===== Records for this exercise =====
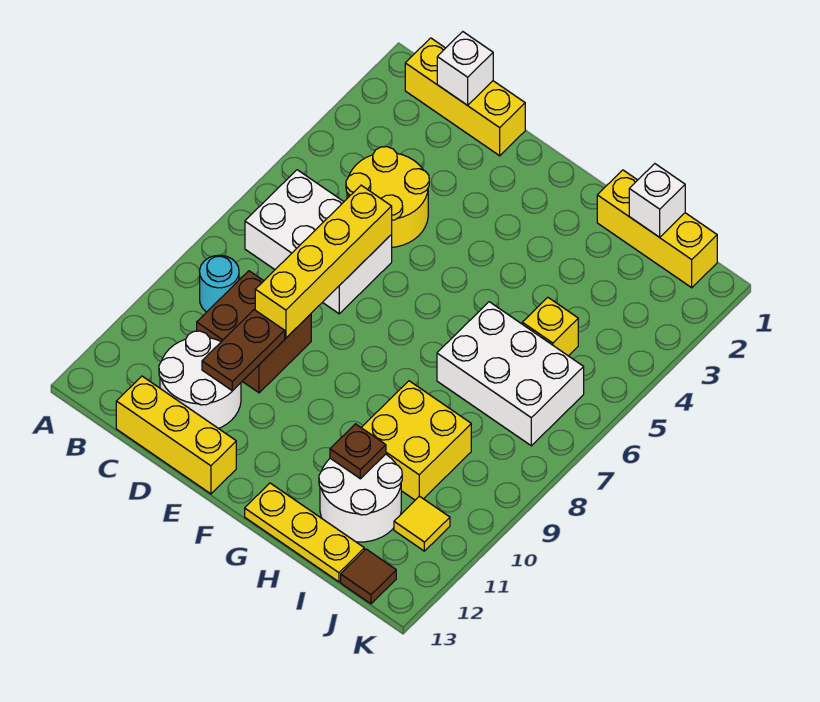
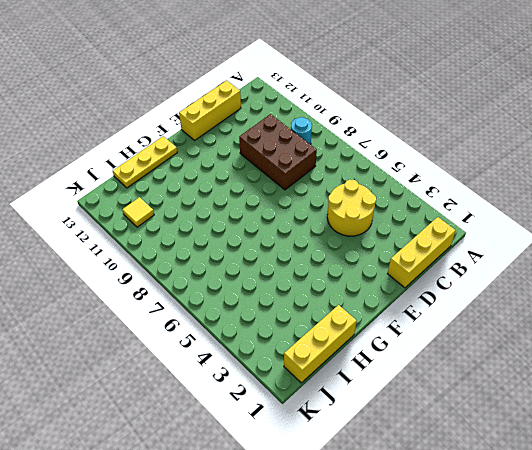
brown brick C8:D10 level 1 -> brown brick C9:D10 level 1
none -> white brick B6:D7 level 1
none -> white round brick C11:D12 level 1
none -> white brick H6:J7 level 1

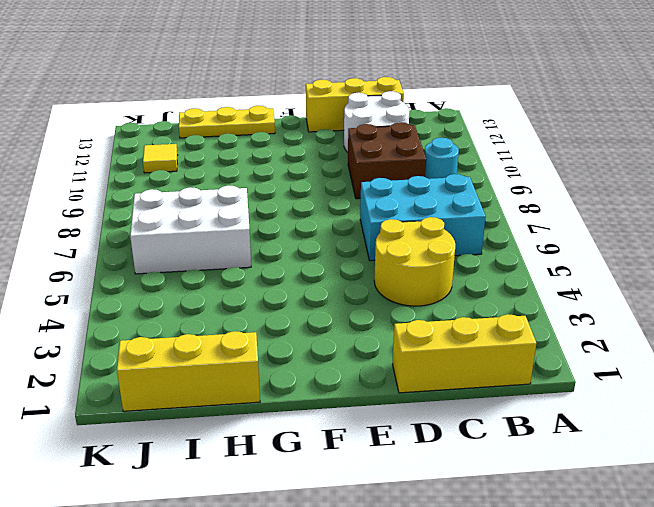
cyan brick B6:D7 level 1 -> white brick B6:D7 level 1
none -> yellow brick H9:I10 level 1
none -> white round brick H11:I12 level 1
none -> yellow brick I5 level 1

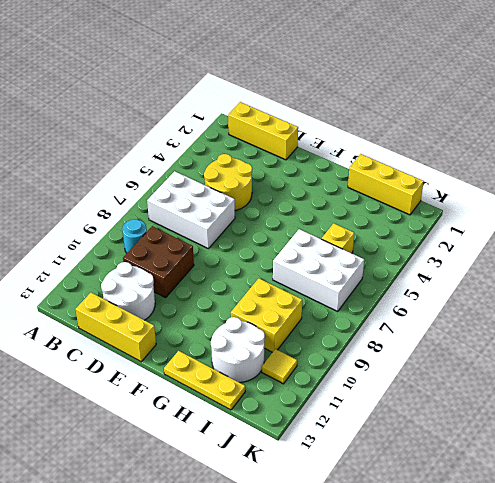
none -> brown tile J13 level 1
none -> white brick C1 level 2
none -> yellow brick D6:D9 level 2

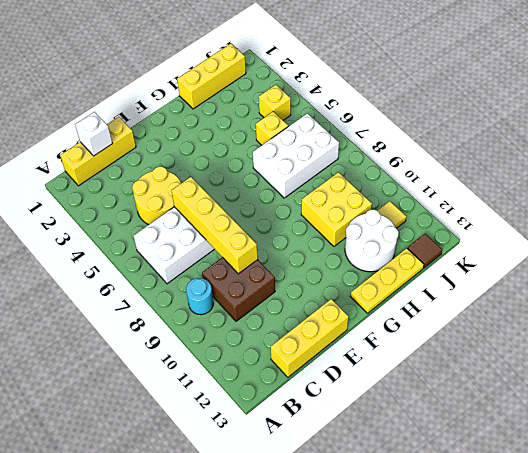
yellow brick J4 level 1 -> none
none -> white round brick C11:D12 level 1
none -> brown plate D10:D11 level 2
none -> brown plate H11 level 2

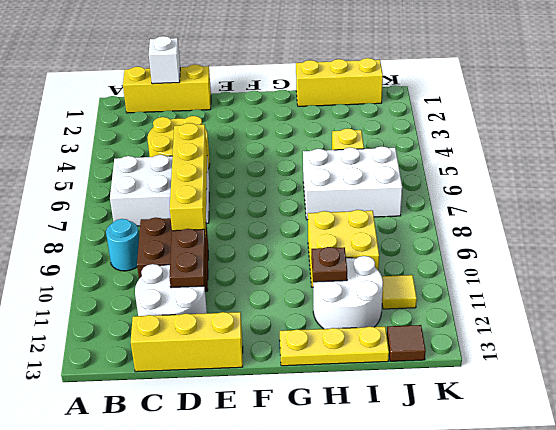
none -> white brick I1 level 2

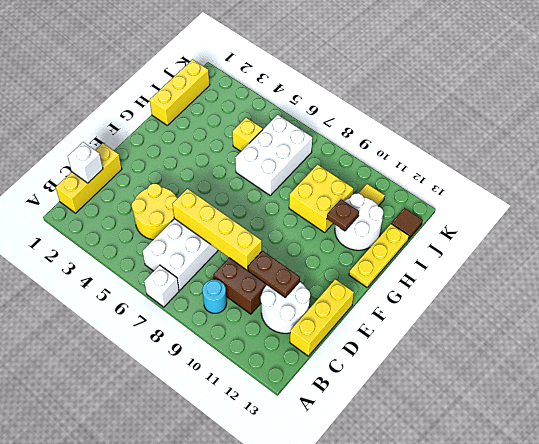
white brick A7 level 1 -> white brick I1 level 2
=====
** Work item **
Once you reach the line containing "none -> yellow brick D6:D9 level 2", print it and every line after it exactly, through the end of the entries, without any pictures.

** Result of the exercise **
none -> yellow brick D6:D9 level 2

yellow brick J4 level 1 -> none
none -> white round brick C11:D12 level 1
none -> brown plate D10:D11 level 2
none -> brown plate H11 level 2

none -> white brick I1 level 2

white brick A7 level 1 -> white brick I1 level 2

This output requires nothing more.